→ WHAT NEEDS TO BE DONE
Return each entry below without any alteration.

Data records:
^^^^^^^^^^^^^^^^

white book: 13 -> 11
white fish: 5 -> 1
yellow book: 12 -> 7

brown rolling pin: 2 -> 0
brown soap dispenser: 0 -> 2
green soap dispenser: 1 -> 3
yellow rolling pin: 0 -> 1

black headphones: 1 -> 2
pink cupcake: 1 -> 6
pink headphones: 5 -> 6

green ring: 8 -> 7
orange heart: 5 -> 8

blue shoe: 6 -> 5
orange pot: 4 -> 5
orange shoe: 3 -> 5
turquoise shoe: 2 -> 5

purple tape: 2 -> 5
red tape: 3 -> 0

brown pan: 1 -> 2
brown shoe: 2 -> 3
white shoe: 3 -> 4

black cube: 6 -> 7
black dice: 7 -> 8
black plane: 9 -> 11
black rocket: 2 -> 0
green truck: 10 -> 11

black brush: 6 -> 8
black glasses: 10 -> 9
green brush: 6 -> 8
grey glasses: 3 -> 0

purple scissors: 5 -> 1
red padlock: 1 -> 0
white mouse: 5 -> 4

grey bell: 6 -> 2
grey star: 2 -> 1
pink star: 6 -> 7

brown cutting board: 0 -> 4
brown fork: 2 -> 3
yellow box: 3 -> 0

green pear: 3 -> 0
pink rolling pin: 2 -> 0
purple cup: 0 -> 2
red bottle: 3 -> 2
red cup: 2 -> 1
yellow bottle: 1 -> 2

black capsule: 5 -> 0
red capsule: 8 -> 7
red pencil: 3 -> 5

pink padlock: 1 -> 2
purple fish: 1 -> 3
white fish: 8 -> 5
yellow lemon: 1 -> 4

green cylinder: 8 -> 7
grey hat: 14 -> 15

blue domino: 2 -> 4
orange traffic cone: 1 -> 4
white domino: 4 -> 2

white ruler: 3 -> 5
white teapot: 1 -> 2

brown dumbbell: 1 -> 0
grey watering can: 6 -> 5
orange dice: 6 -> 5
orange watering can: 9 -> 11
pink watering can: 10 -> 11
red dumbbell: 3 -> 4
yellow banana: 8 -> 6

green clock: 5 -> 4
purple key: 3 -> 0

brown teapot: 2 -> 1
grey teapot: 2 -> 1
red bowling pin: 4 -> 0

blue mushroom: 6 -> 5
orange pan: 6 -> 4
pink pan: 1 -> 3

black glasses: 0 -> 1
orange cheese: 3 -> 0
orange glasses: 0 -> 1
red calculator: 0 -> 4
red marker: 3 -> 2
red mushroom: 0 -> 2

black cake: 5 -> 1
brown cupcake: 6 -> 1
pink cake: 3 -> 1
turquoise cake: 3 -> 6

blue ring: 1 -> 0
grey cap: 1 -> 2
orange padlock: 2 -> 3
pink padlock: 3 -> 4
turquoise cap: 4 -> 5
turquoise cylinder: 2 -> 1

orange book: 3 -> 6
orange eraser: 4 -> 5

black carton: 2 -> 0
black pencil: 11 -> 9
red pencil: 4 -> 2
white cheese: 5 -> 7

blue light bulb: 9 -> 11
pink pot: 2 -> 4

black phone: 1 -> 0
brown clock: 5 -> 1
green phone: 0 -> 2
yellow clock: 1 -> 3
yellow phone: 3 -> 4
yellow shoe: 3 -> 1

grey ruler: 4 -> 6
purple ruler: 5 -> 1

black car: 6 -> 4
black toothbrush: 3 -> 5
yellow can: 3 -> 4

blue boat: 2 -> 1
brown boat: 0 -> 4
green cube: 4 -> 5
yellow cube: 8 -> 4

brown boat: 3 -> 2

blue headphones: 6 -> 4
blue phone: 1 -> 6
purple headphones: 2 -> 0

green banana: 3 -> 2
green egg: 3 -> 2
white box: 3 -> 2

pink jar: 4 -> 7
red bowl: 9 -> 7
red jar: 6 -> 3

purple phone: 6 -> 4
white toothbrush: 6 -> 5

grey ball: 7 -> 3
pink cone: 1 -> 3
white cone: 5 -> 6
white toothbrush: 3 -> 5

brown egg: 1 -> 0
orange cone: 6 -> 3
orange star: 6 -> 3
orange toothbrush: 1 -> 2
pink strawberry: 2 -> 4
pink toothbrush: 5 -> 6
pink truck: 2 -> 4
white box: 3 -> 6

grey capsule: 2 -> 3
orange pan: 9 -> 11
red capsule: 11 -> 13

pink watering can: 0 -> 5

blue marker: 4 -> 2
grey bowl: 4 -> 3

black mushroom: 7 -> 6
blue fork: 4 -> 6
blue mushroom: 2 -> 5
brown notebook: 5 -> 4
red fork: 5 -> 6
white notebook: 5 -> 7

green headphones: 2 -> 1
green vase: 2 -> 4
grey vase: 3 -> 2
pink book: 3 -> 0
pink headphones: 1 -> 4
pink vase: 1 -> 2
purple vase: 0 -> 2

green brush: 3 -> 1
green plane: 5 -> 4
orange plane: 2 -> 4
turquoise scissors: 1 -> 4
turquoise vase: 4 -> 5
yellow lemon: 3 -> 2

^^^^^^^^^^^^^^^^

→ ANSWER TO THIS TASK
white book: 13 -> 11
white fish: 5 -> 1
yellow book: 12 -> 7

brown rolling pin: 2 -> 0
brown soap dispenser: 0 -> 2
green soap dispenser: 1 -> 3
yellow rolling pin: 0 -> 1

black headphones: 1 -> 2
pink cupcake: 1 -> 6
pink headphones: 5 -> 6

green ring: 8 -> 7
orange heart: 5 -> 8

blue shoe: 6 -> 5
orange pot: 4 -> 5
orange shoe: 3 -> 5
turquoise shoe: 2 -> 5

purple tape: 2 -> 5
red tape: 3 -> 0

brown pan: 1 -> 2
brown shoe: 2 -> 3
white shoe: 3 -> 4

black cube: 6 -> 7
black dice: 7 -> 8
black plane: 9 -> 11
black rocket: 2 -> 0
green truck: 10 -> 11

black brush: 6 -> 8
black glasses: 10 -> 9
green brush: 6 -> 8
grey glasses: 3 -> 0

purple scissors: 5 -> 1
red padlock: 1 -> 0
white mouse: 5 -> 4

grey bell: 6 -> 2
grey star: 2 -> 1
pink star: 6 -> 7

brown cutting board: 0 -> 4
brown fork: 2 -> 3
yellow box: 3 -> 0

green pear: 3 -> 0
pink rolling pin: 2 -> 0
purple cup: 0 -> 2
red bottle: 3 -> 2
red cup: 2 -> 1
yellow bottle: 1 -> 2

black capsule: 5 -> 0
red capsule: 8 -> 7
red pencil: 3 -> 5

pink padlock: 1 -> 2
purple fish: 1 -> 3
white fish: 8 -> 5
yellow lemon: 1 -> 4

green cylinder: 8 -> 7
grey hat: 14 -> 15

blue domino: 2 -> 4
orange traffic cone: 1 -> 4
white domino: 4 -> 2

white ruler: 3 -> 5
white teapot: 1 -> 2

brown dumbbell: 1 -> 0
grey watering can: 6 -> 5
orange dice: 6 -> 5
orange watering can: 9 -> 11
pink watering can: 10 -> 11
red dumbbell: 3 -> 4
yellow banana: 8 -> 6

green clock: 5 -> 4
purple key: 3 -> 0

brown teapot: 2 -> 1
grey teapot: 2 -> 1
red bowling pin: 4 -> 0

blue mushroom: 6 -> 5
orange pan: 6 -> 4
pink pan: 1 -> 3

black glasses: 0 -> 1
orange cheese: 3 -> 0
orange glasses: 0 -> 1
red calculator: 0 -> 4
red marker: 3 -> 2
red mushroom: 0 -> 2

black cake: 5 -> 1
brown cupcake: 6 -> 1
pink cake: 3 -> 1
turquoise cake: 3 -> 6

blue ring: 1 -> 0
grey cap: 1 -> 2
orange padlock: 2 -> 3
pink padlock: 3 -> 4
turquoise cap: 4 -> 5
turquoise cylinder: 2 -> 1

orange book: 3 -> 6
orange eraser: 4 -> 5

black carton: 2 -> 0
black pencil: 11 -> 9
red pencil: 4 -> 2
white cheese: 5 -> 7

blue light bulb: 9 -> 11
pink pot: 2 -> 4

black phone: 1 -> 0
brown clock: 5 -> 1
green phone: 0 -> 2
yellow clock: 1 -> 3
yellow phone: 3 -> 4
yellow shoe: 3 -> 1

grey ruler: 4 -> 6
purple ruler: 5 -> 1

black car: 6 -> 4
black toothbrush: 3 -> 5
yellow can: 3 -> 4

blue boat: 2 -> 1
brown boat: 0 -> 4
green cube: 4 -> 5
yellow cube: 8 -> 4

brown boat: 3 -> 2

blue headphones: 6 -> 4
blue phone: 1 -> 6
purple headphones: 2 -> 0

green banana: 3 -> 2
green egg: 3 -> 2
white box: 3 -> 2

pink jar: 4 -> 7
red bowl: 9 -> 7
red jar: 6 -> 3

purple phone: 6 -> 4
white toothbrush: 6 -> 5

grey ball: 7 -> 3
pink cone: 1 -> 3
white cone: 5 -> 6
white toothbrush: 3 -> 5

brown egg: 1 -> 0
orange cone: 6 -> 3
orange star: 6 -> 3
orange toothbrush: 1 -> 2
pink strawberry: 2 -> 4
pink toothbrush: 5 -> 6
pink truck: 2 -> 4
white box: 3 -> 6

grey capsule: 2 -> 3
orange pan: 9 -> 11
red capsule: 11 -> 13

pink watering can: 0 -> 5

blue marker: 4 -> 2
grey bowl: 4 -> 3

black mushroom: 7 -> 6
blue fork: 4 -> 6
blue mushroom: 2 -> 5
brown notebook: 5 -> 4
red fork: 5 -> 6
white notebook: 5 -> 7

green headphones: 2 -> 1
green vase: 2 -> 4
grey vase: 3 -> 2
pink book: 3 -> 0
pink headphones: 1 -> 4
pink vase: 1 -> 2
purple vase: 0 -> 2

green brush: 3 -> 1
green plane: 5 -> 4
orange plane: 2 -> 4
turquoise scissors: 1 -> 4
turquoise vase: 4 -> 5
yellow lemon: 3 -> 2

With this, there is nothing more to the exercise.